[[ RECORDS PROVIDED, beginning ]]
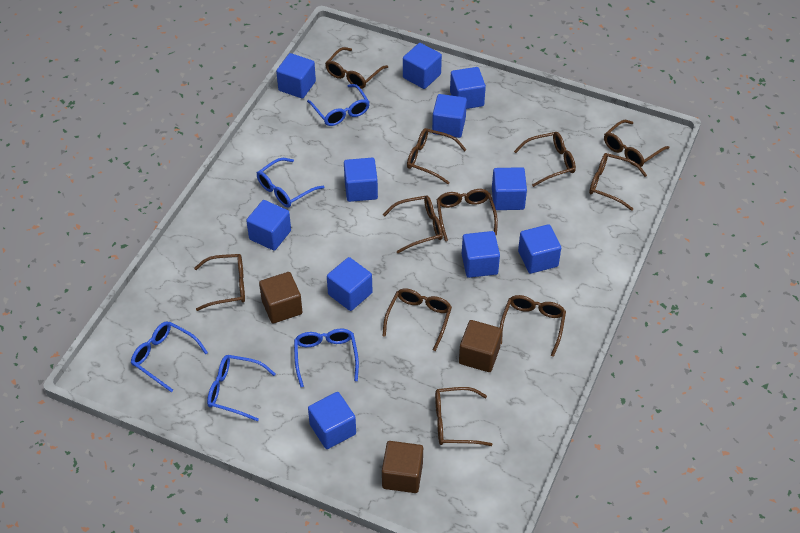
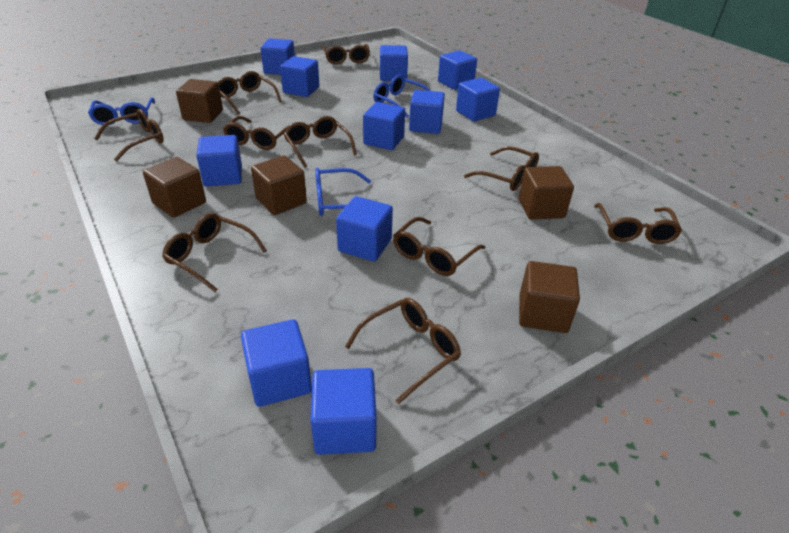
blue glasses: 5 -> 3
brown cube: 3 -> 5
brown glasses: 11 -> 10

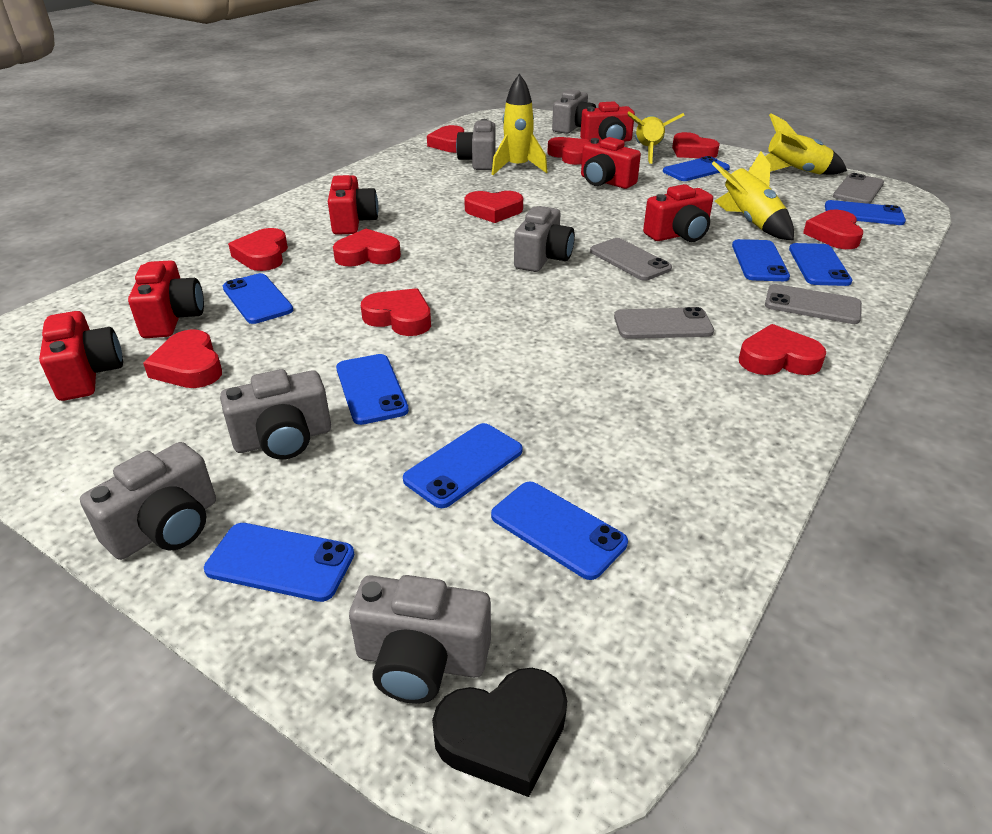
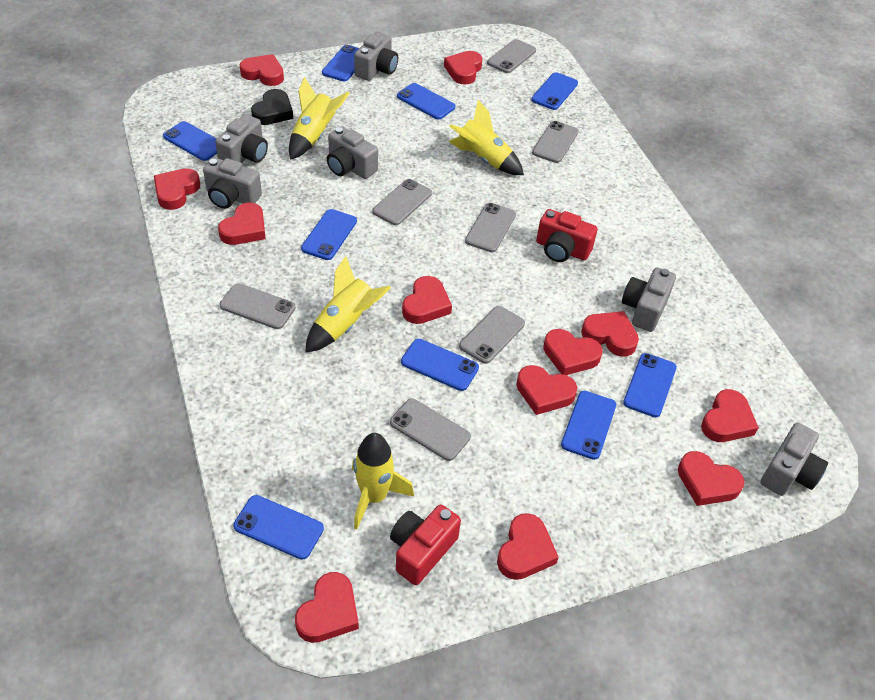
grey phone: 4 -> 7
red camera: 6 -> 2
red heart: 10 -> 12

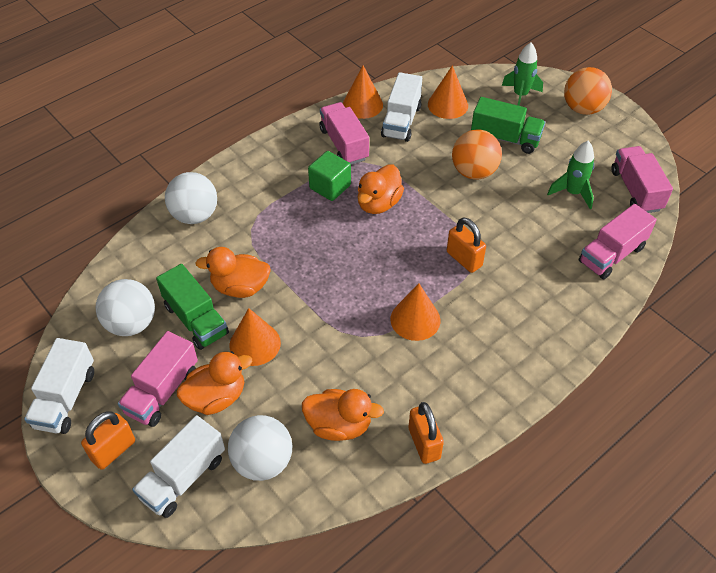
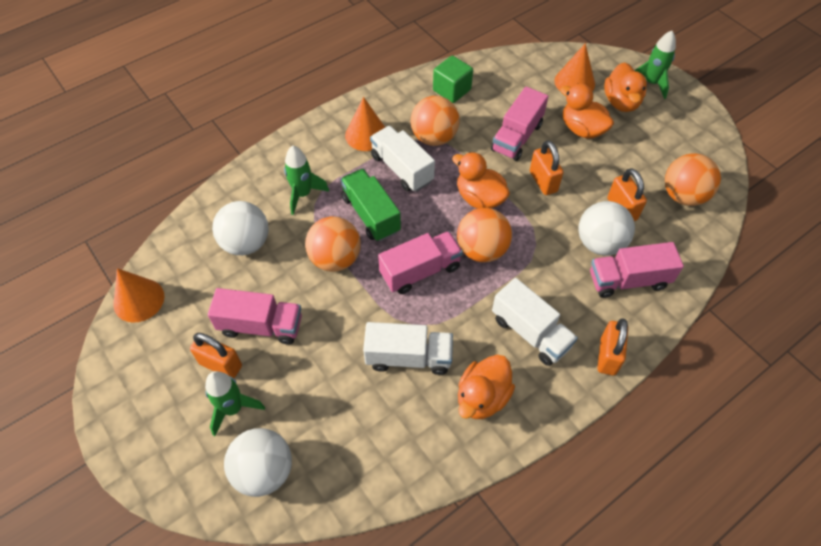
green rocket: 2 -> 3
green truck: 2 -> 1
orange ball: 2 -> 4
orange cone: 4 -> 3
orange padlock: 3 -> 4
[[ RECORDS PROVIDED, end ]]
=== WHAT YOU SHOULD DO ===
Among the lines above, return those that hold the word "orange".

=== SOLUTION ===
orange ball: 2 -> 4
orange cone: 4 -> 3
orange padlock: 3 -> 4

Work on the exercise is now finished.